• **DESCRIPTION OF THE TASK**
Given the material below, return only the lines starting at the line with "The size of the muffin" and ending at the line with "The second view gained the beignet", exactly as they appear.

• **PROVIDED DATA**
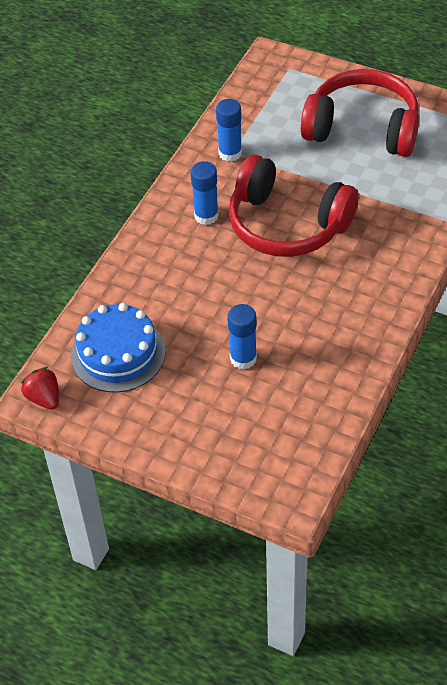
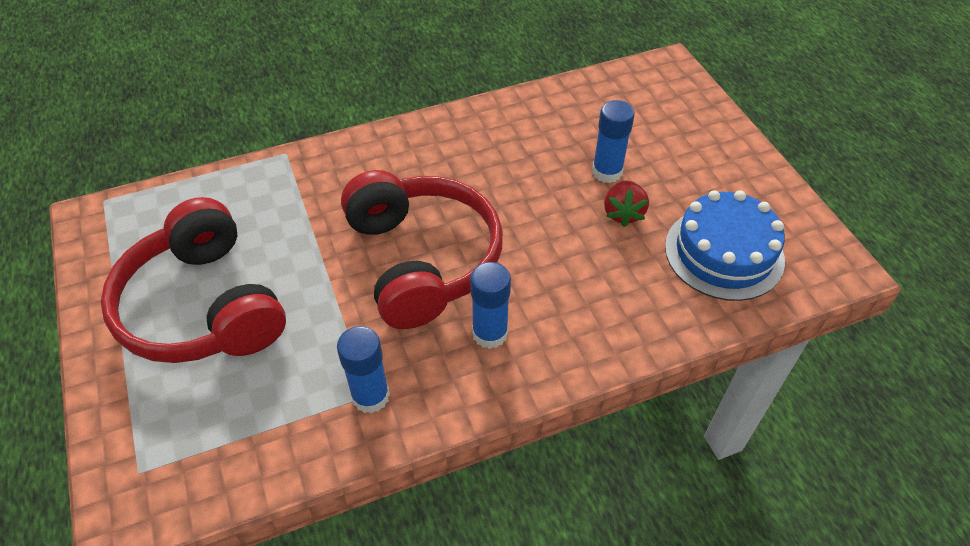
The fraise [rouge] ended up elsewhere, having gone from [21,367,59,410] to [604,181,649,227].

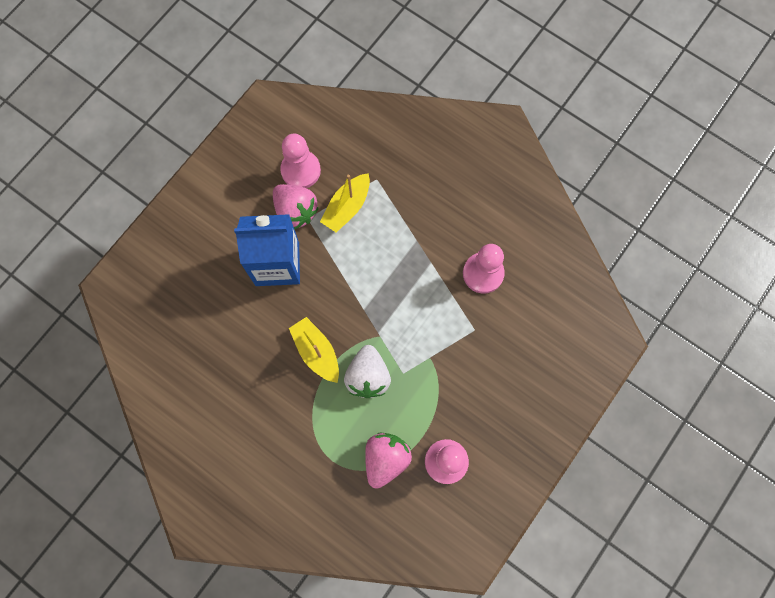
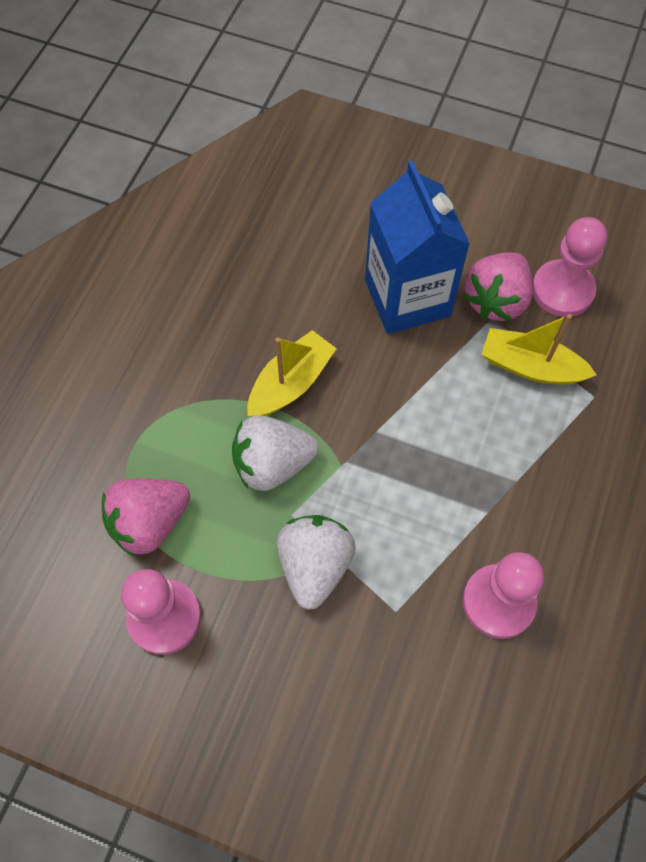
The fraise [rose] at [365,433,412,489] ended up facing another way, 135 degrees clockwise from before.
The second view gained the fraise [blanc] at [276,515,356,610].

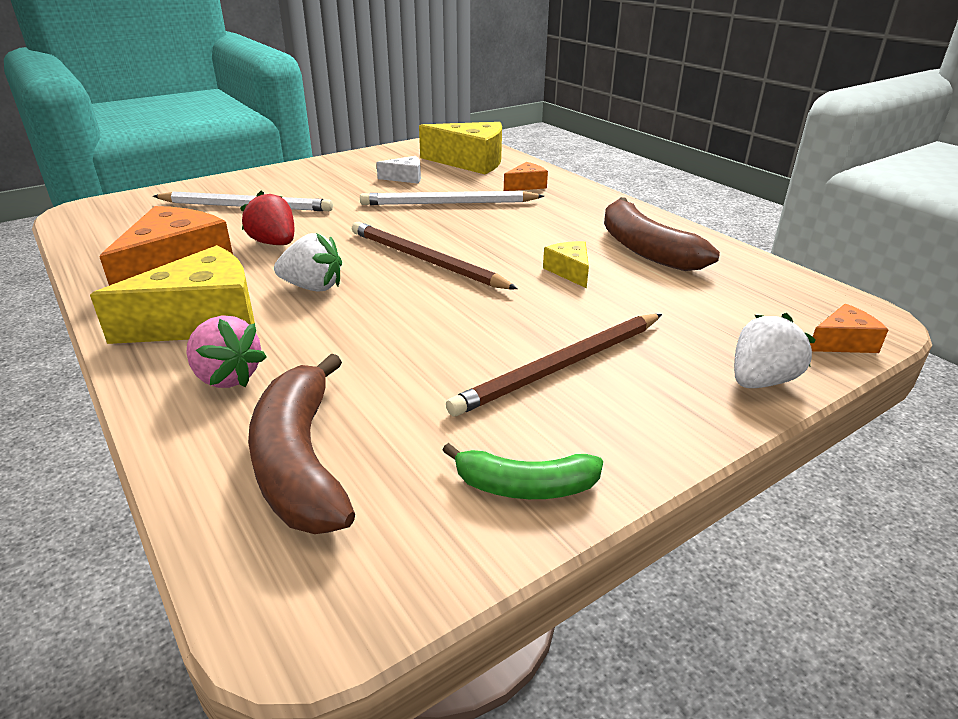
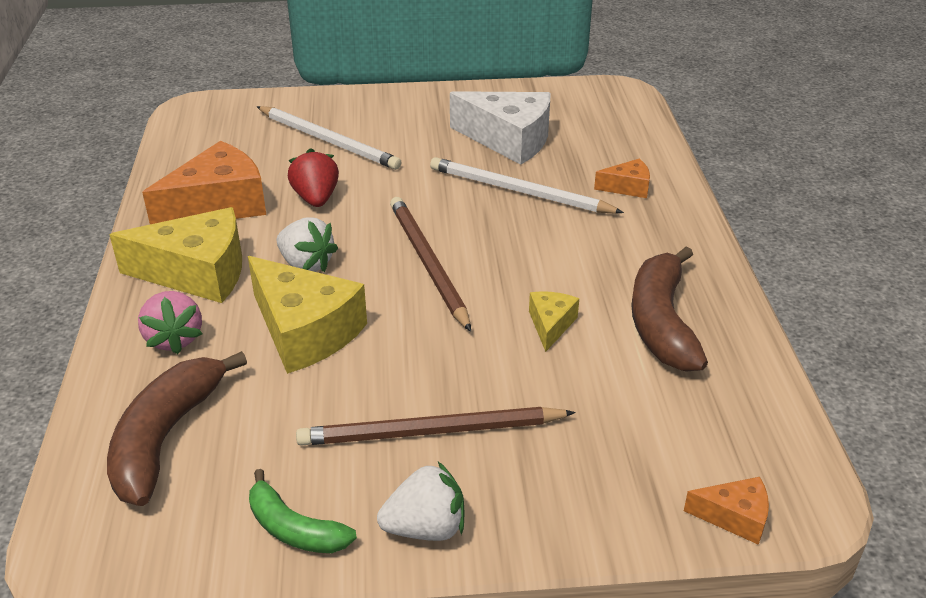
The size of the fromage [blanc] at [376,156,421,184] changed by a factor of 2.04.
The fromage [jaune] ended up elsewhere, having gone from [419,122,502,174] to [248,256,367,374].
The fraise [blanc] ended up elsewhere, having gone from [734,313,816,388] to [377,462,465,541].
---
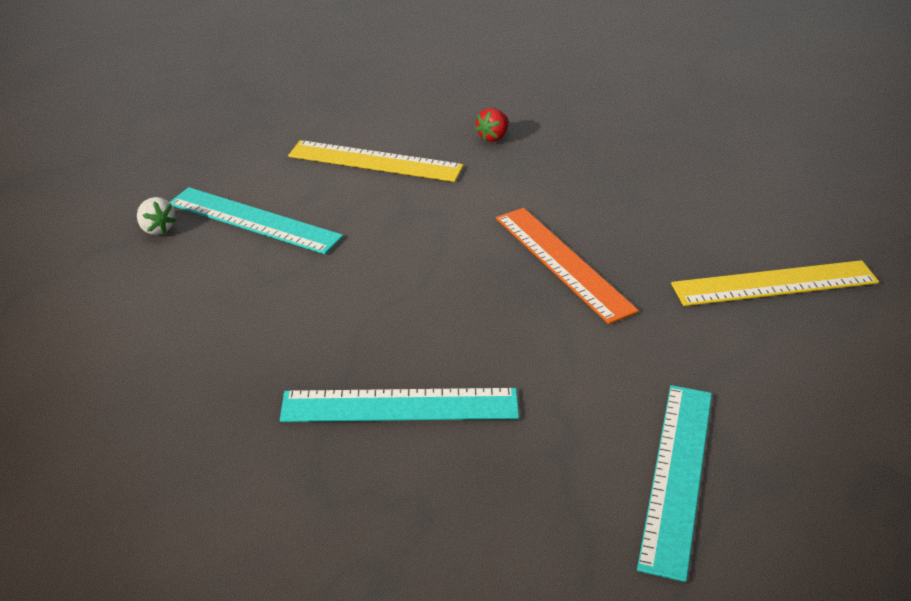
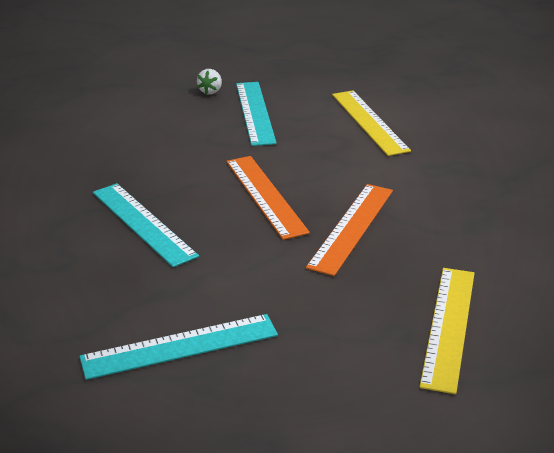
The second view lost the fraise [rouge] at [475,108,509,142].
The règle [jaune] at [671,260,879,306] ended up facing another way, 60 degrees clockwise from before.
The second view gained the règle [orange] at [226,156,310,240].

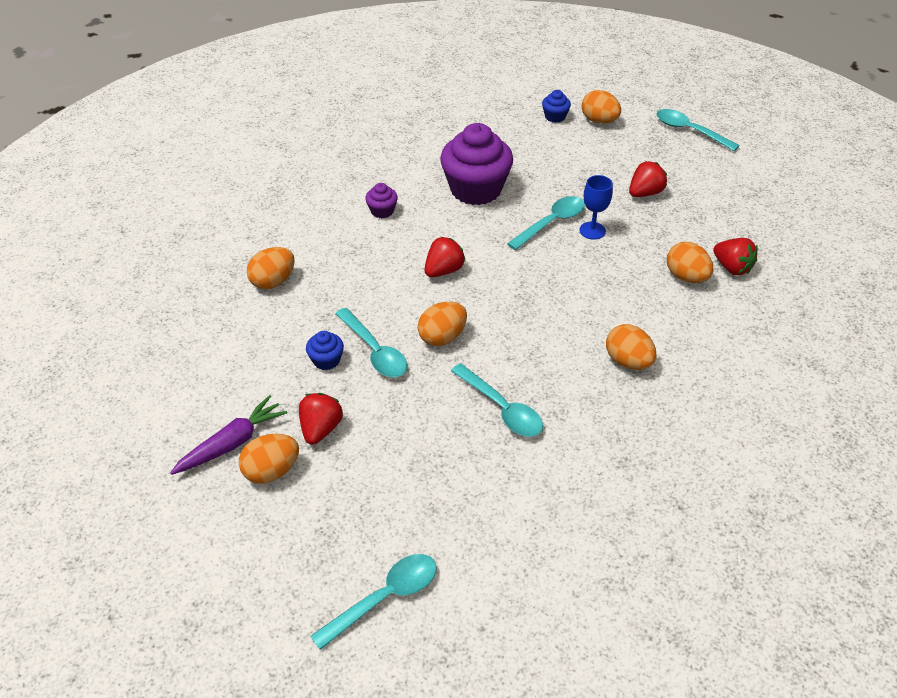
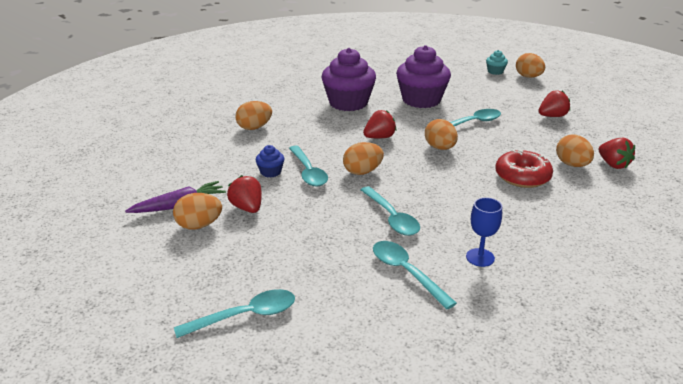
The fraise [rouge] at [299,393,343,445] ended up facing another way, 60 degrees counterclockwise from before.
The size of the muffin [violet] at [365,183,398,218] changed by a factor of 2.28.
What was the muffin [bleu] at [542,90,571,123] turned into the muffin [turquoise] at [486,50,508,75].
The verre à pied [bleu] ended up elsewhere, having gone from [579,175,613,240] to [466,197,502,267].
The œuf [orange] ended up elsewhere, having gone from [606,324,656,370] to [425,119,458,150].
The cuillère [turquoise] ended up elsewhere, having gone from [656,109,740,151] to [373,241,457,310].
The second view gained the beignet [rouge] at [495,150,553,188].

• **ANSWER TO THE EXERCISE**
The size of the muffin [violet] at [365,183,398,218] changed by a factor of 2.28.
What was the muffin [bleu] at [542,90,571,123] turned into the muffin [turquoise] at [486,50,508,75].
The verre à pied [bleu] ended up elsewhere, having gone from [579,175,613,240] to [466,197,502,267].
The œuf [orange] ended up elsewhere, having gone from [606,324,656,370] to [425,119,458,150].
The cuillère [turquoise] ended up elsewhere, having gone from [656,109,740,151] to [373,241,457,310].
The second view gained the beignet [rouge] at [495,150,553,188].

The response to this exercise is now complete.